• DATASET EXTRACT:
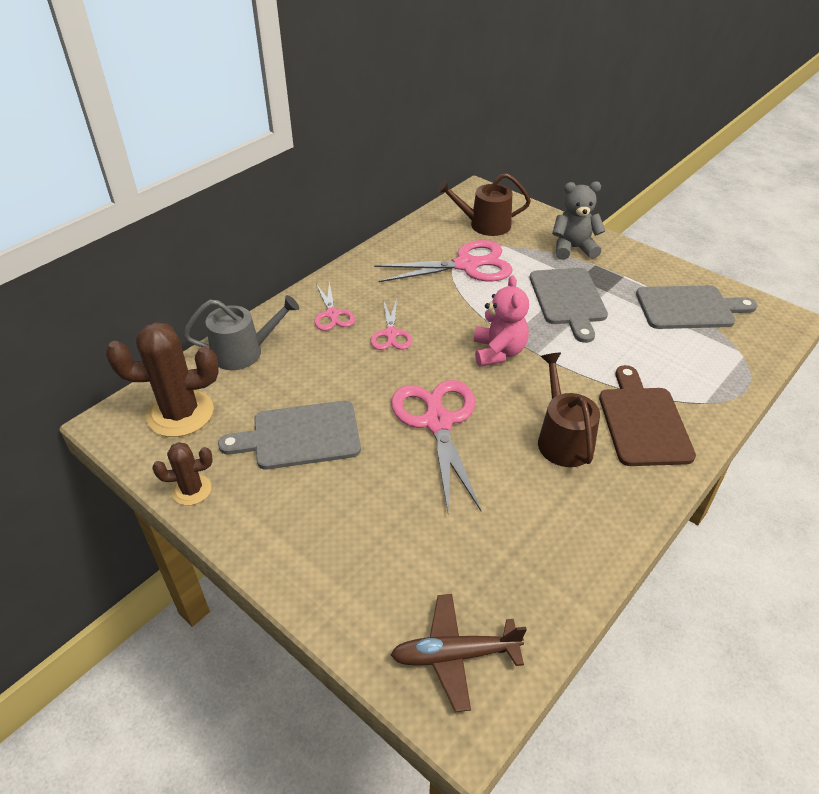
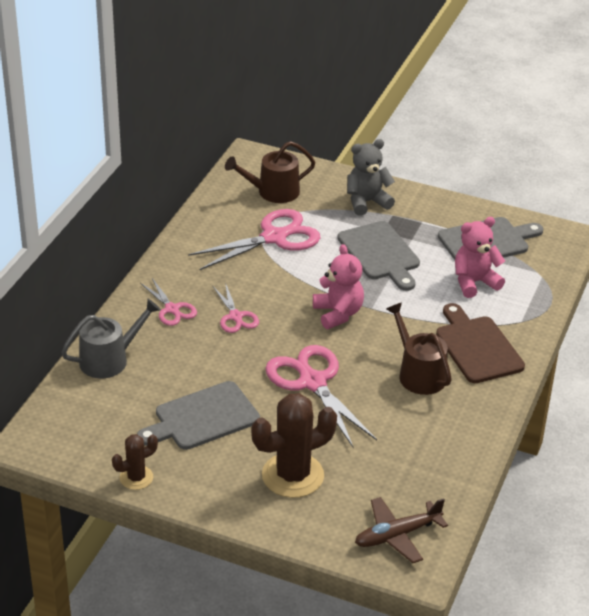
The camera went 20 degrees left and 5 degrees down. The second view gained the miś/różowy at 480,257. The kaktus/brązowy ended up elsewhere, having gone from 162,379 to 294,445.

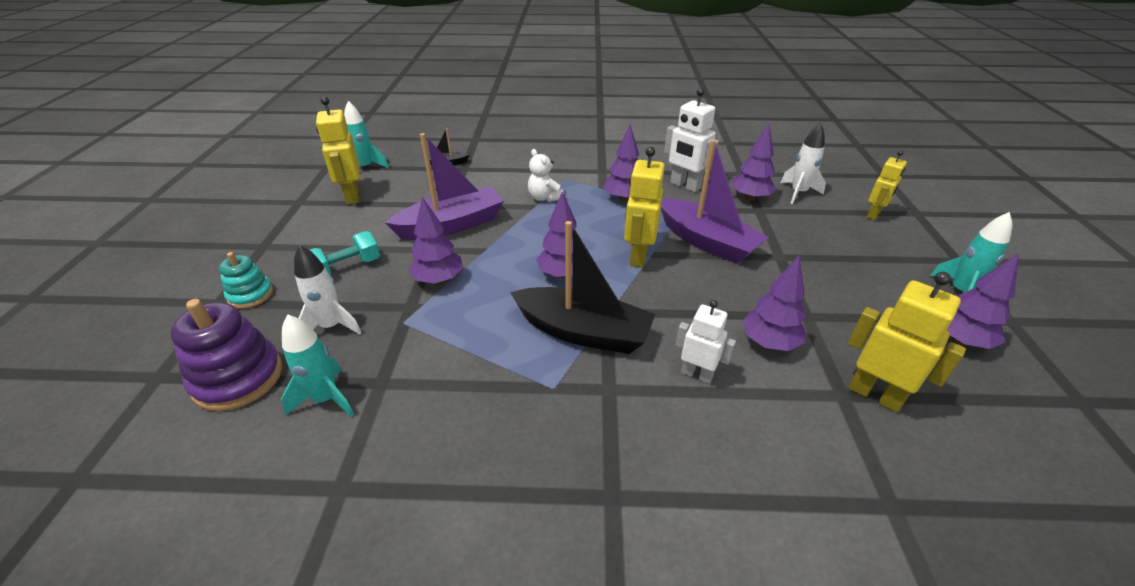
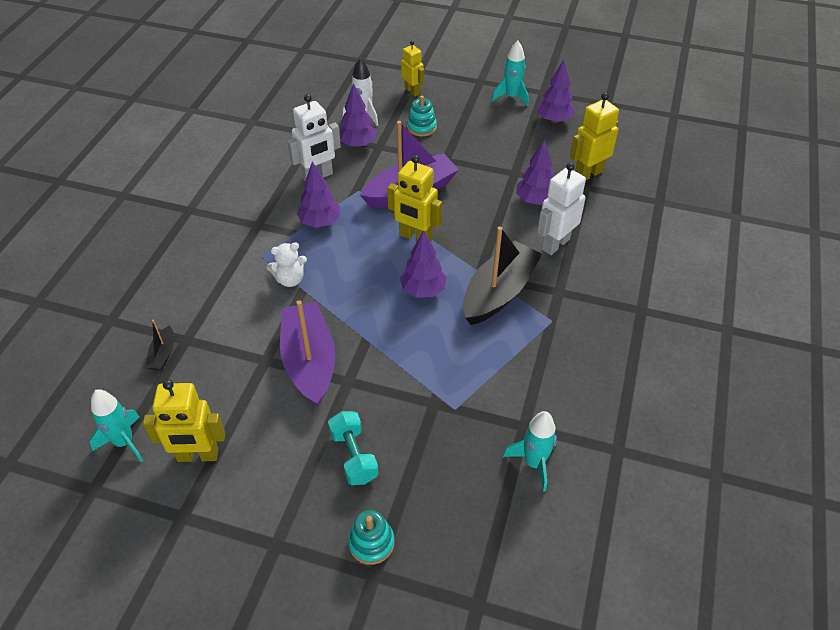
The camera went 75 degrees left and 10 degrees up. The second view lost the zabawka nakładanka/fioletowy at 226,355. The second view lost the rakieta/biały at 328,289. The second view lost the drzewko/fioletowy at 436,240. The second view gained the zabawka nakładanka/turkusowy at 422,116. The size of the robot/biały at 706,342 changed by a factor of 1.52.

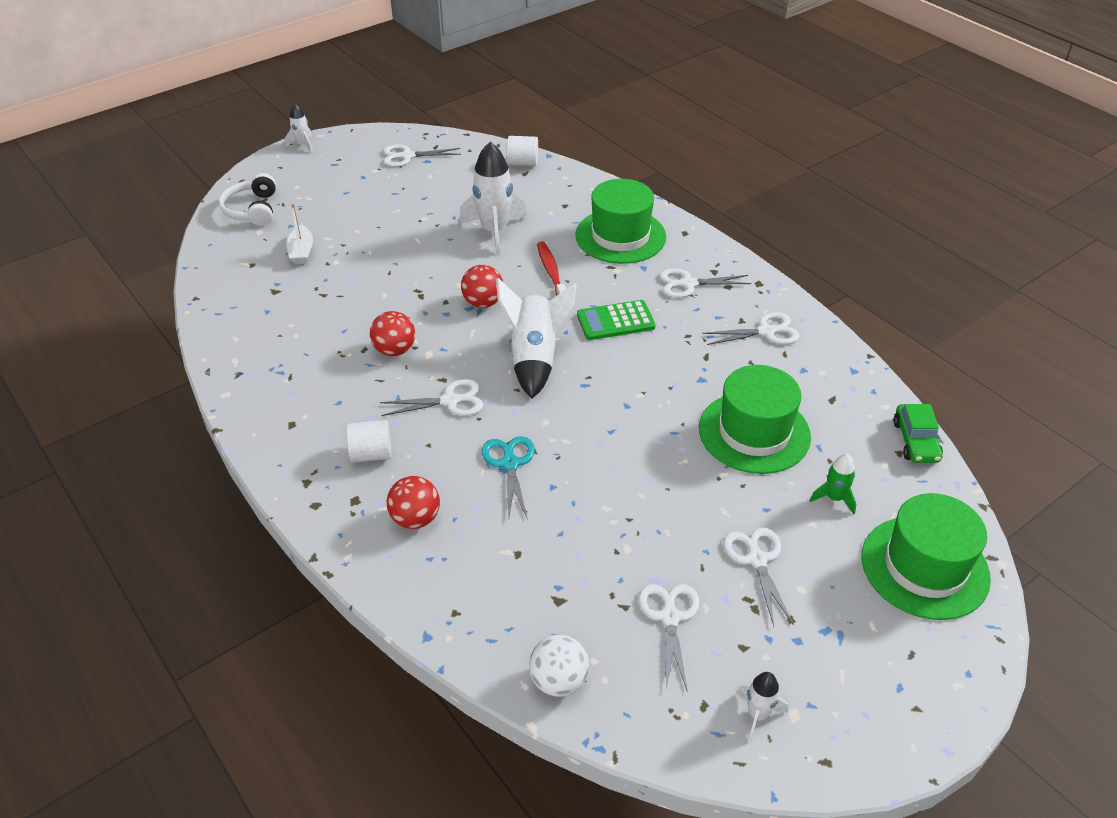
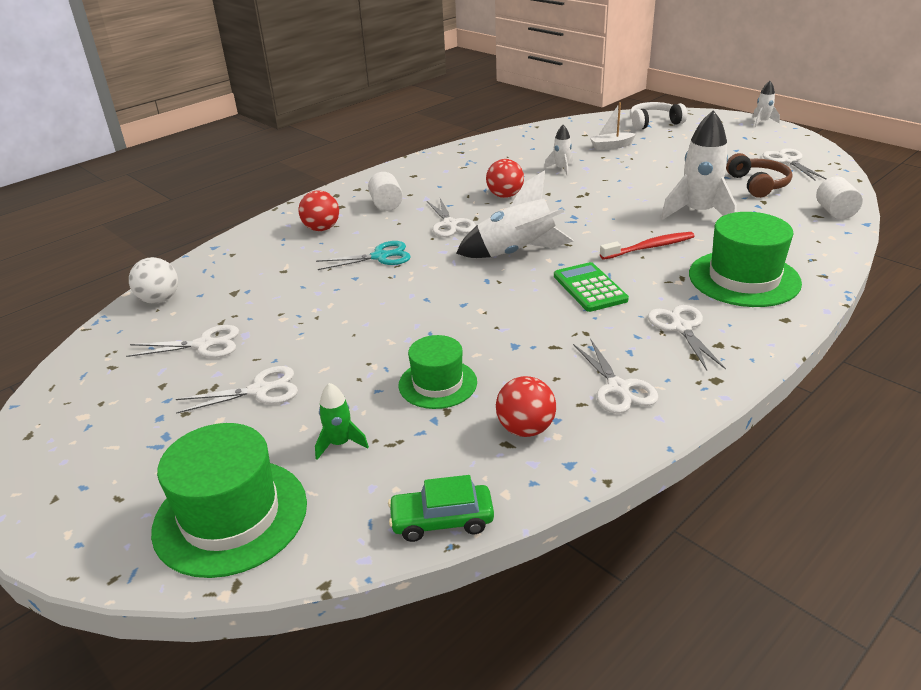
The camera went 85 degrees right and 10 degrees down. The second view gained the słuchawki/brązowy at 759,175. The piłka/czerwony ended up elsewhere, having gone from 482,286 to 526,406. The rakieta/biały ended up elsewhere, having gone from 762,707 to 559,150. The size of the kapelusz/zielony at 755,419 changed by a factor of 0.62.

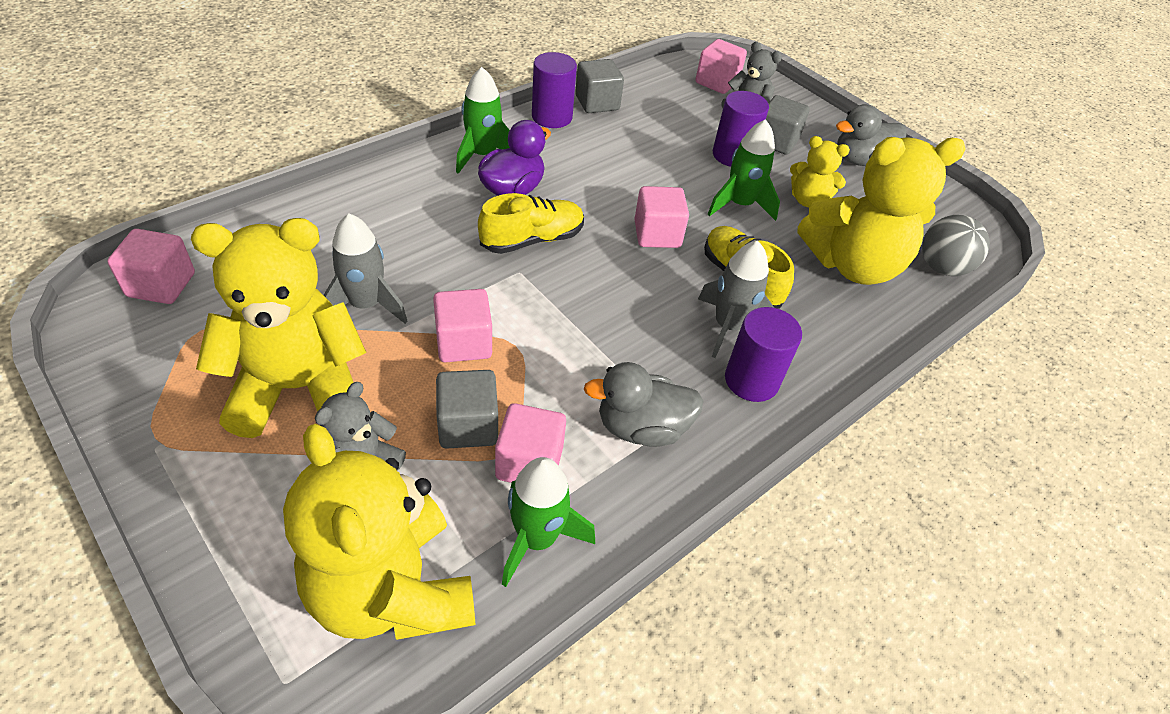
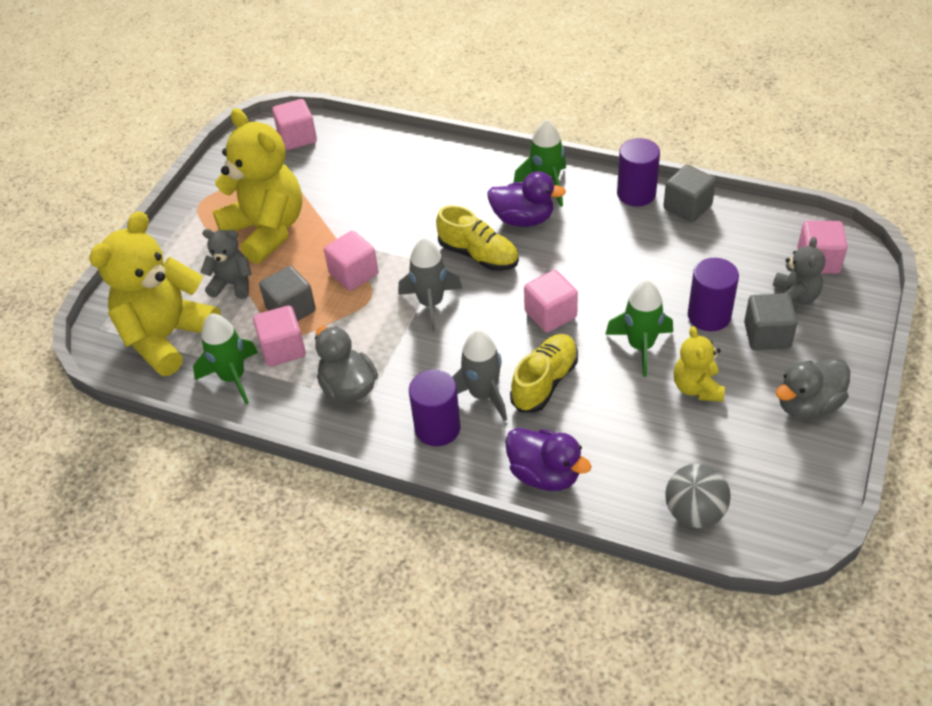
The camera went 70 degrees right and 0 degrees up. The second view lost the miś/żółty at 882,211. The second view gained the kaczka/fioletowy at 548,459. The rakieta/szary ended up elsewhere, having gone from 366,268 to 430,284. The kaczka/szary at 871,135 ended up facing another way, 75 degrees counterclockwise from before.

• WORK REQUIRED: In the listing, find each line with the string "factor" and copy it.

• WRITTEN REPLY:
The camera went 75 degrees left and 10 degrees up. The second view lost the zabawka nakładanka/fioletowy at 226,355. The second view lost the rakieta/biały at 328,289. The second view lost the drzewko/fioletowy at 436,240. The second view gained the zabawka nakładanka/turkusowy at 422,116. The size of the robot/biały at 706,342 changed by a factor of 1.52.
The camera went 85 degrees right and 10 degrees down. The second view gained the słuchawki/brązowy at 759,175. The piłka/czerwony ended up elsewhere, having gone from 482,286 to 526,406. The rakieta/biały ended up elsewhere, having gone from 762,707 to 559,150. The size of the kapelusz/zielony at 755,419 changed by a factor of 0.62.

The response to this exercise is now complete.